*PROBLEM DESCRIPTION*
From the records below, copy every line that contains the word "grey".
-- AVAILABLE DATA follows --
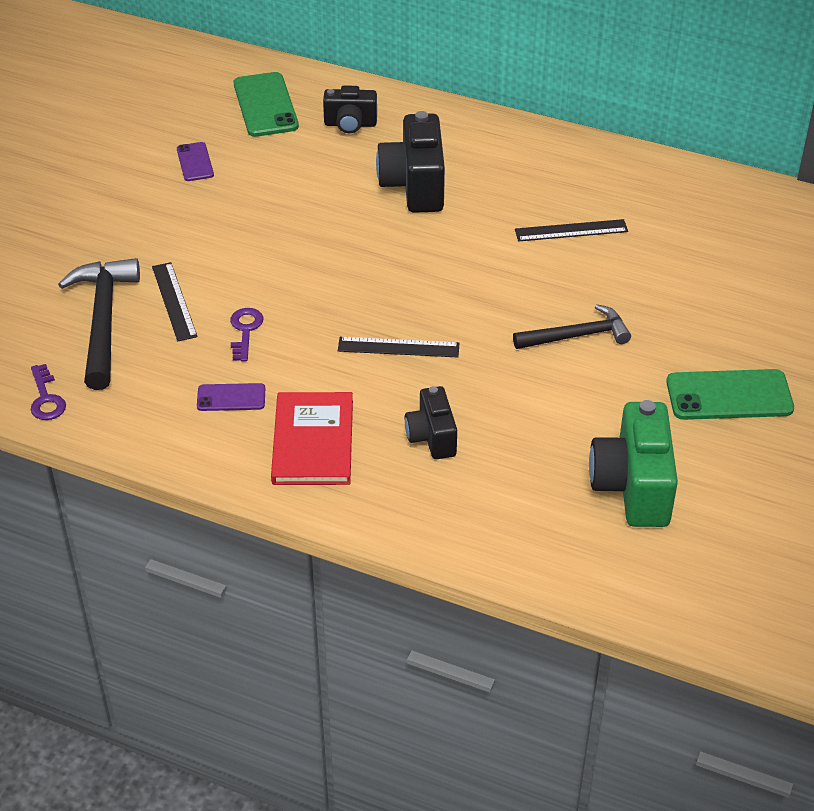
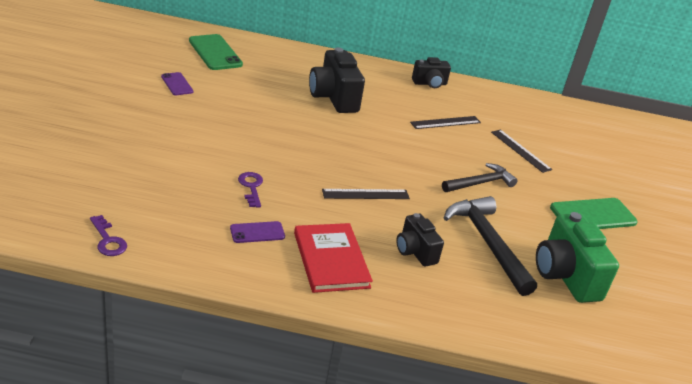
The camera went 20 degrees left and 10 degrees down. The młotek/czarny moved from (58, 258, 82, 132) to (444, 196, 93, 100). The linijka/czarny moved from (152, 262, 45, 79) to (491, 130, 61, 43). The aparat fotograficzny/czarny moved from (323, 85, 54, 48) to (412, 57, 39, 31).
-- AVAILABLE DATA concluded --
-- AVAILABLE DATA follows --
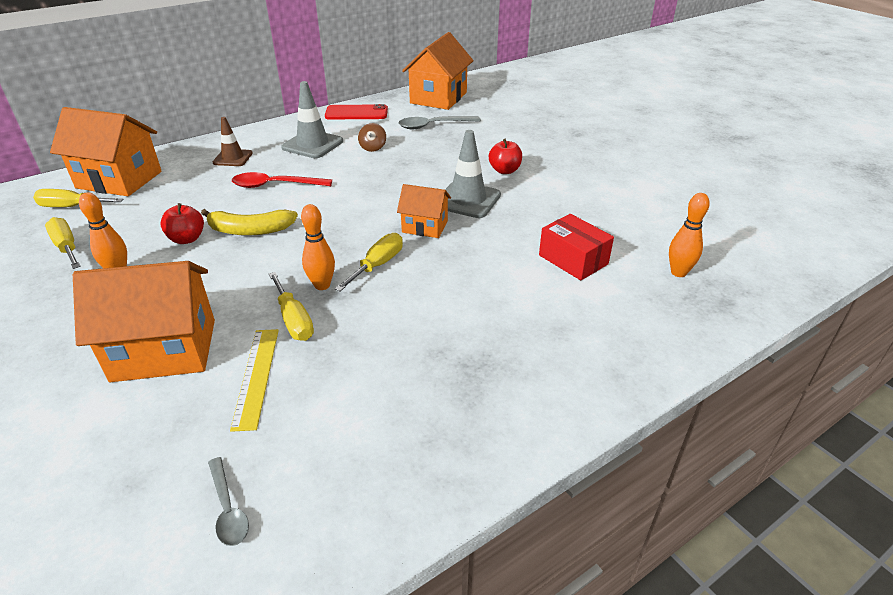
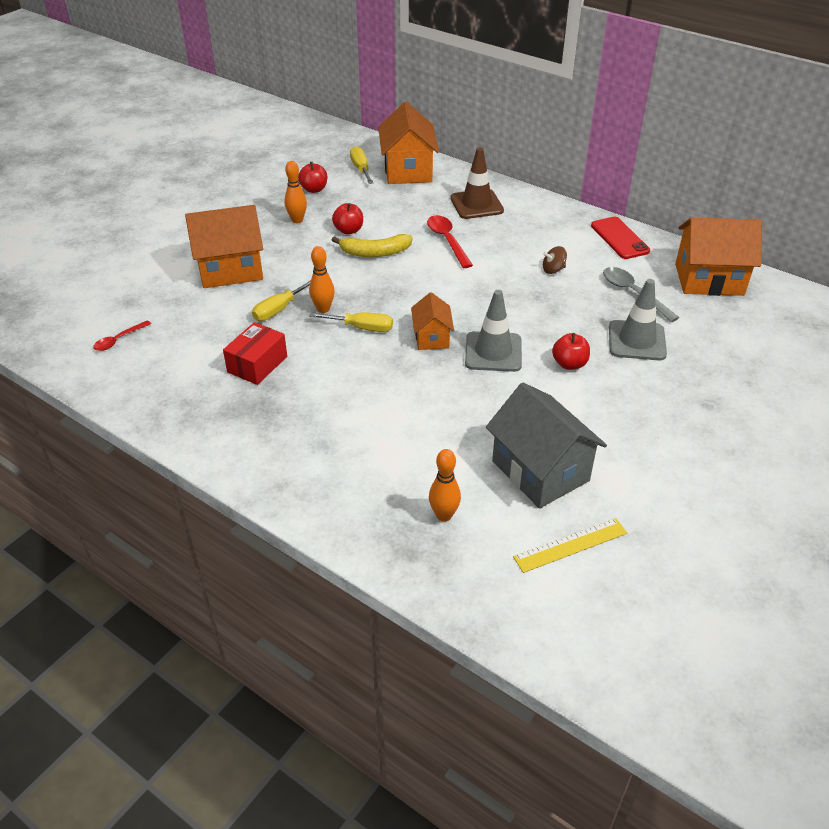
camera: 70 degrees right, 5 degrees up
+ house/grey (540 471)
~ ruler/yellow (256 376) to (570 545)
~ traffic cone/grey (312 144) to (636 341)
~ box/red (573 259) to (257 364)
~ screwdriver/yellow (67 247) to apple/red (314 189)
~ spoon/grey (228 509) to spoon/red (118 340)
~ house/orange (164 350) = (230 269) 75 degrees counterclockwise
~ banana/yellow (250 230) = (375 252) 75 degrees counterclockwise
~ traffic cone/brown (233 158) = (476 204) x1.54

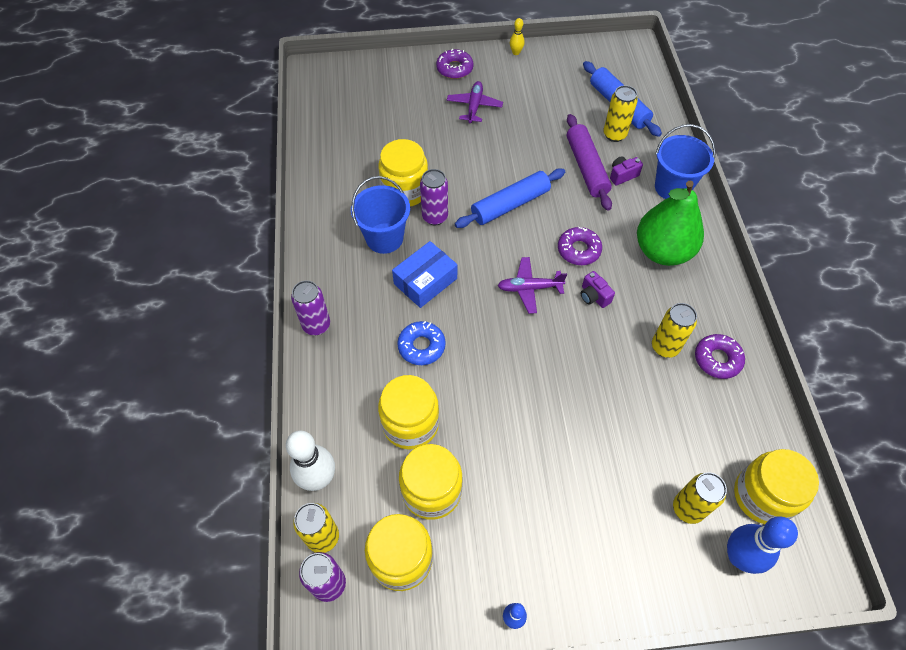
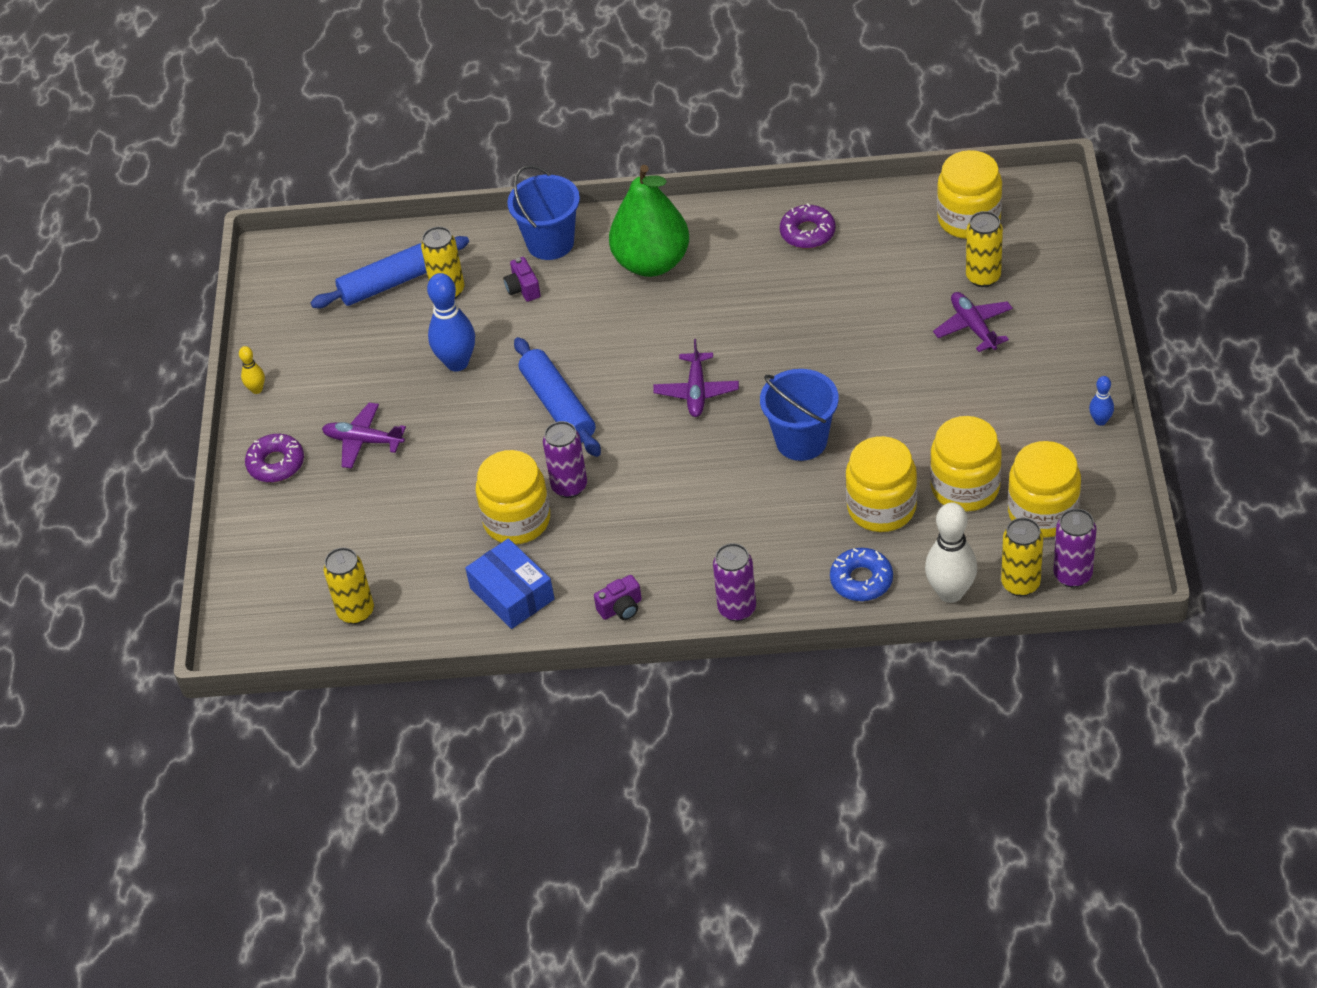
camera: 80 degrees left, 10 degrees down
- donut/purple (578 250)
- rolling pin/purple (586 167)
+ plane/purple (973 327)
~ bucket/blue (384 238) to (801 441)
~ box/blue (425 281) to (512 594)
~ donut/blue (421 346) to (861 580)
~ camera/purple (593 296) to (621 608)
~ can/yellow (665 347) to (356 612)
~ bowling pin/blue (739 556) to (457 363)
-- AVAILABLE DATA concluded --
*TASK RESPONSE*
+ house/grey (540 471)
~ traffic cone/grey (312 144) to (636 341)
~ spoon/grey (228 509) to spoon/red (118 340)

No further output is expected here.